Exercise aim> "C3: 150nF (GND, NET5) -> 330pF (GND, NET5)" appears in one line of the records below. Output that line and each one after it, exactly, through the last line.

Given data>

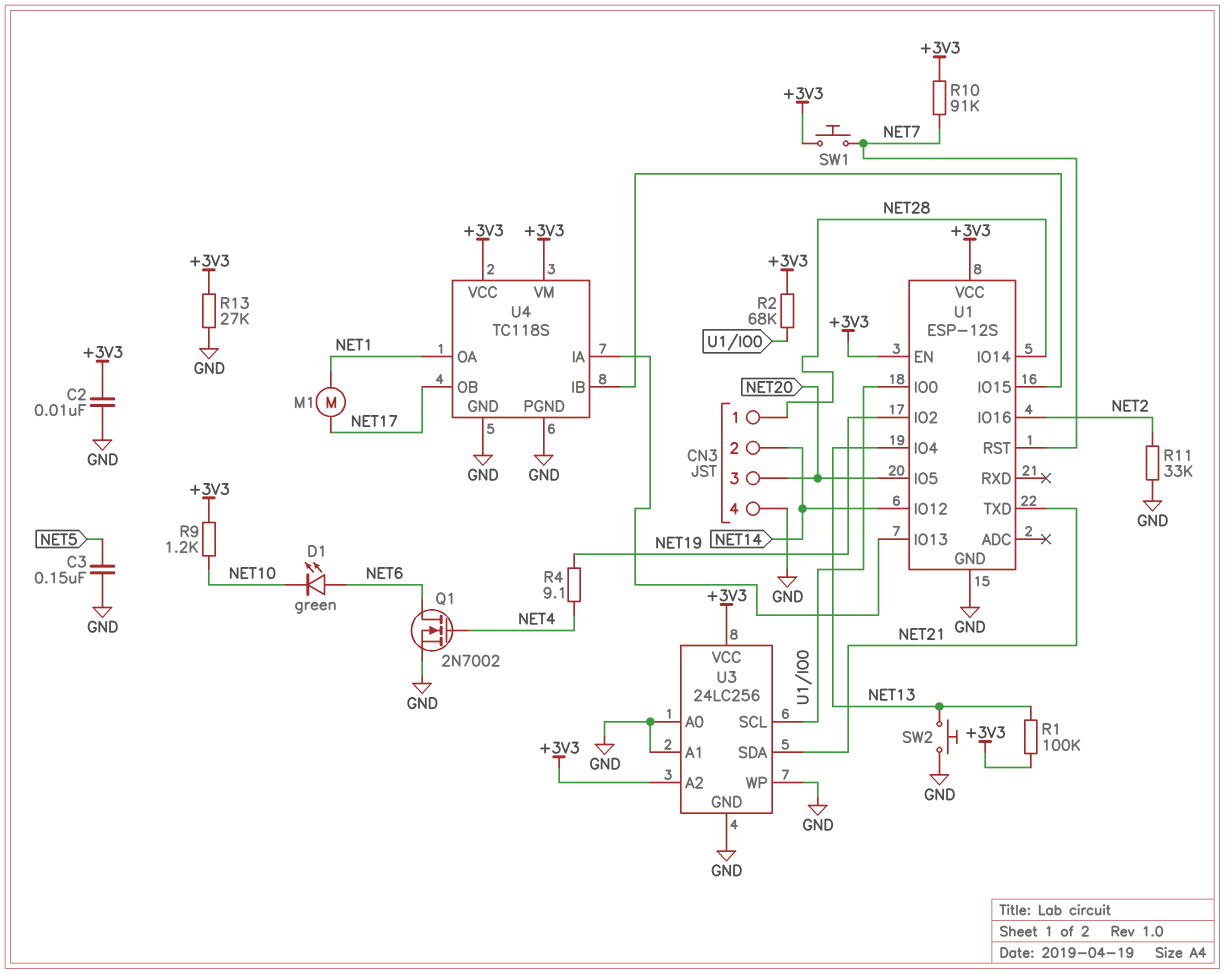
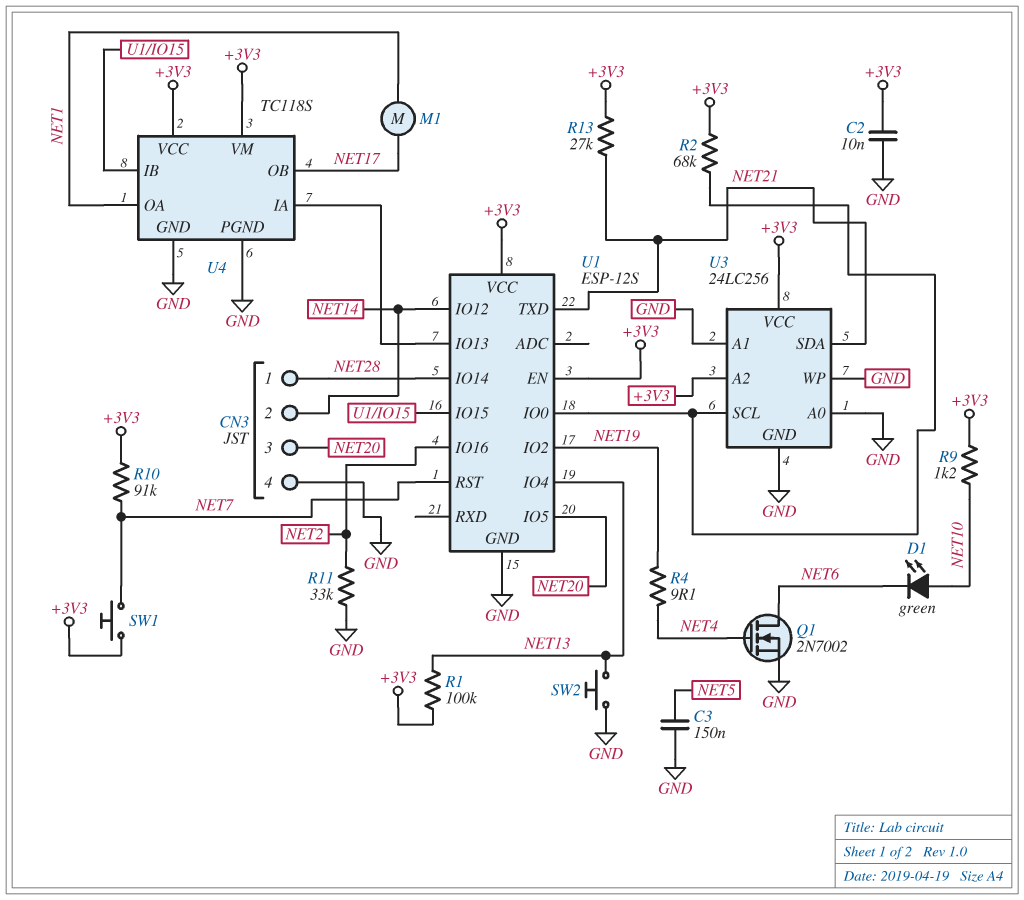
D1: LED green (A NET6, K NET10) -> LED green (A NET10, K NET6)
R13: 27k (+3V3, GND) -> 27k (+3V3, NET21)

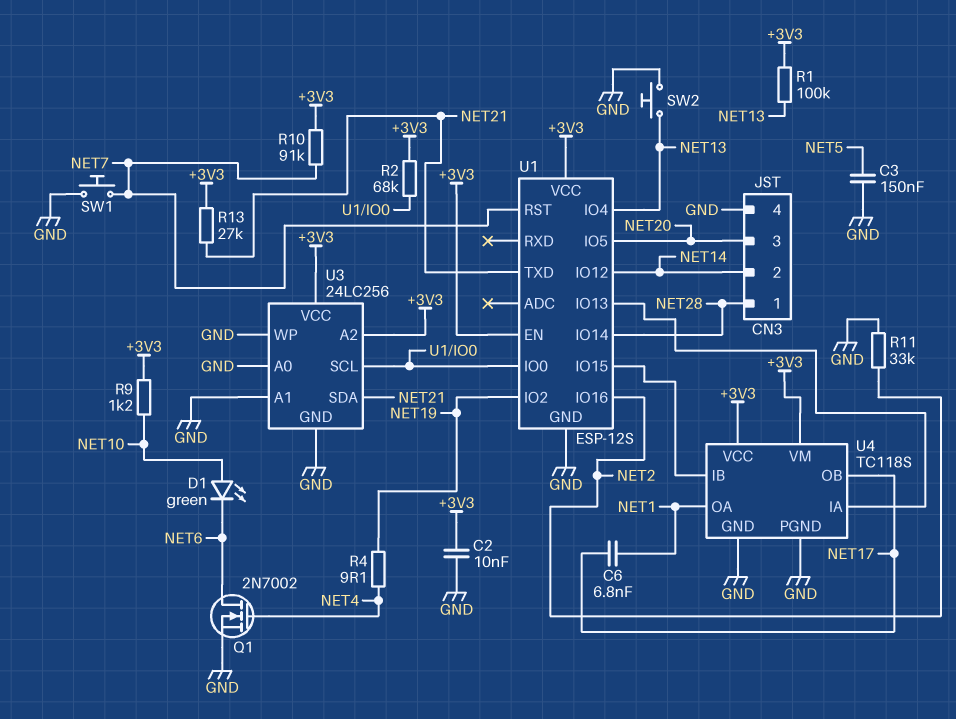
C6: none -> 6.8nF (NET1, NET17)
M1: motor (NET1, NET17) -> none
SW1: button (+3V3, NET7) -> button (GND, NET7)

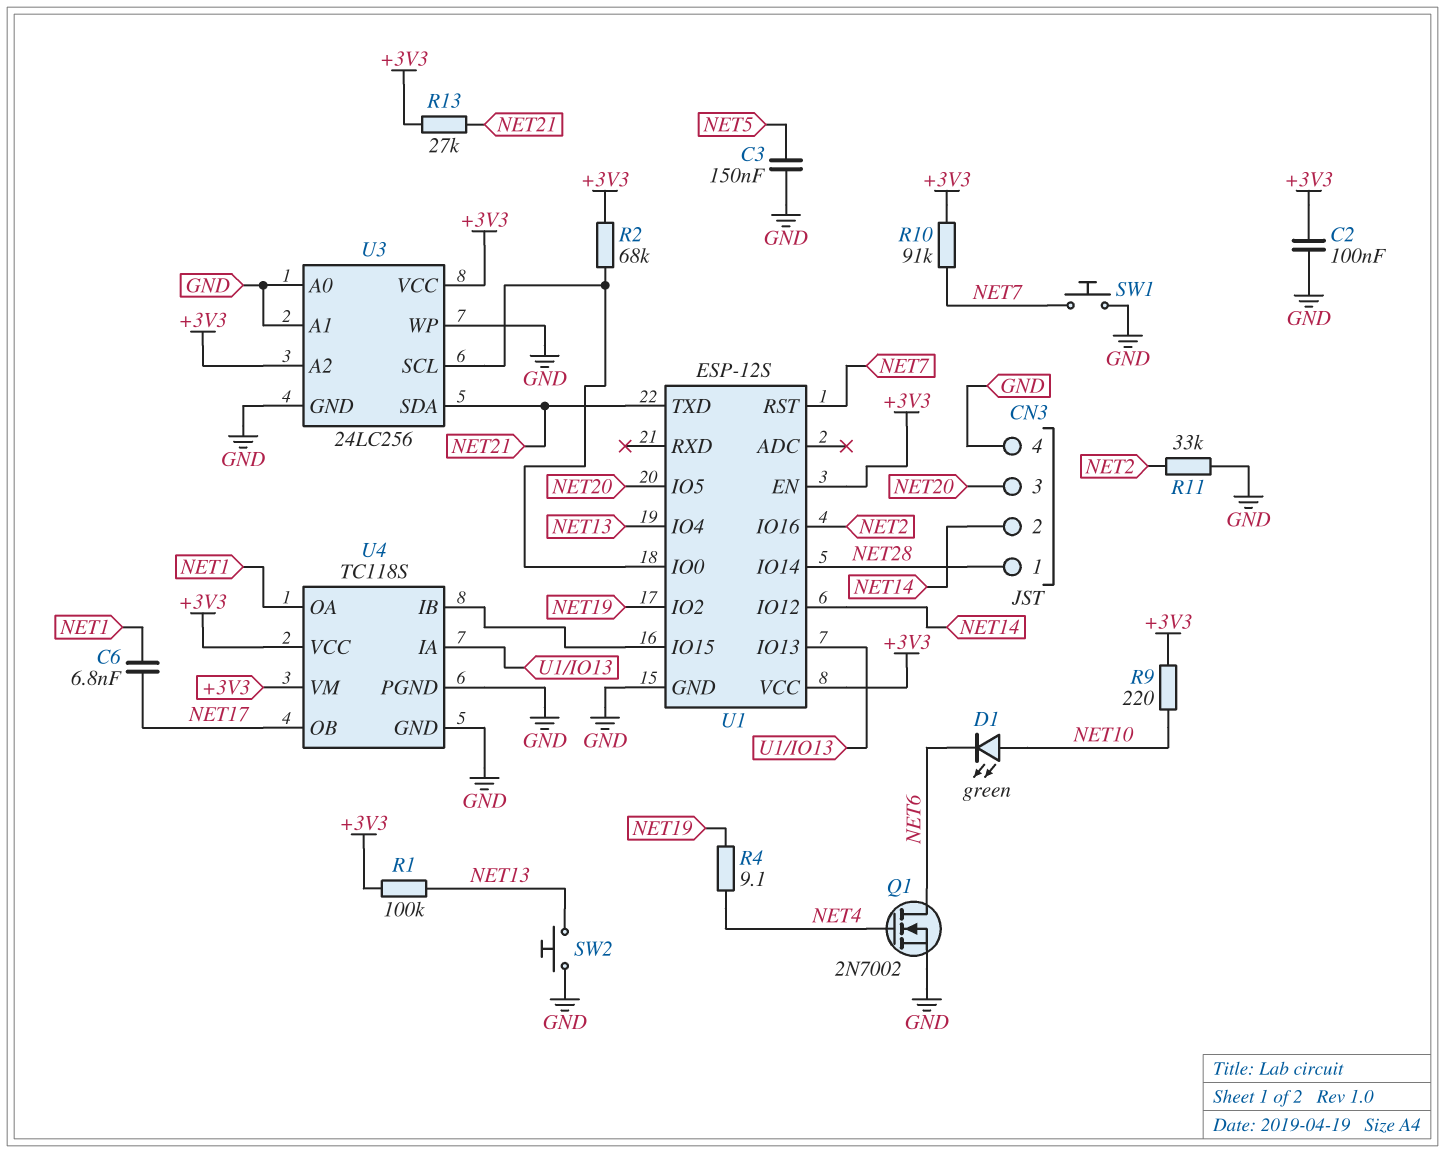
C2: 10nF (+3V3, GND) -> 100nF (+3V3, GND)
R9: 1.2k (+3V3, NET10) -> 220 (+3V3, NET10)

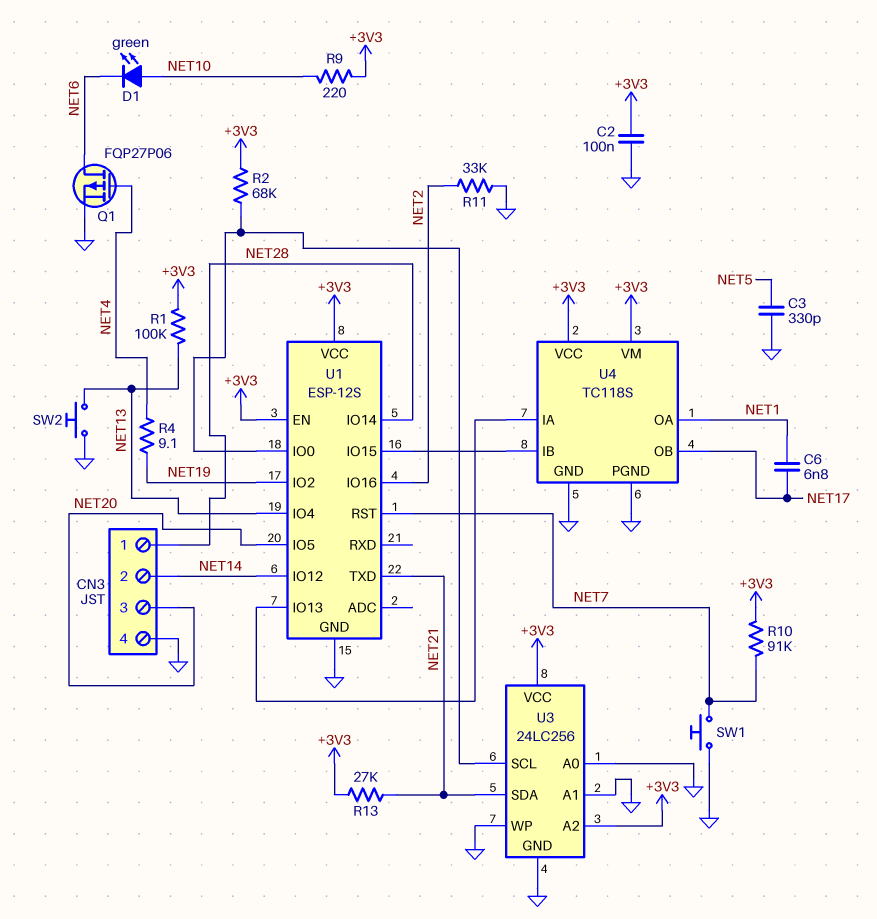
C3: 150nF (GND, NET5) -> 330pF (GND, NET5)
Q1: NMOS 2N7002 (G NET4, D NET6, S GND) -> PMOS FQP27P06 (G NET4, D NET6, S GND)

Reply to the task>
C3: 150nF (GND, NET5) -> 330pF (GND, NET5)
Q1: NMOS 2N7002 (G NET4, D NET6, S GND) -> PMOS FQP27P06 (G NET4, D NET6, S GND)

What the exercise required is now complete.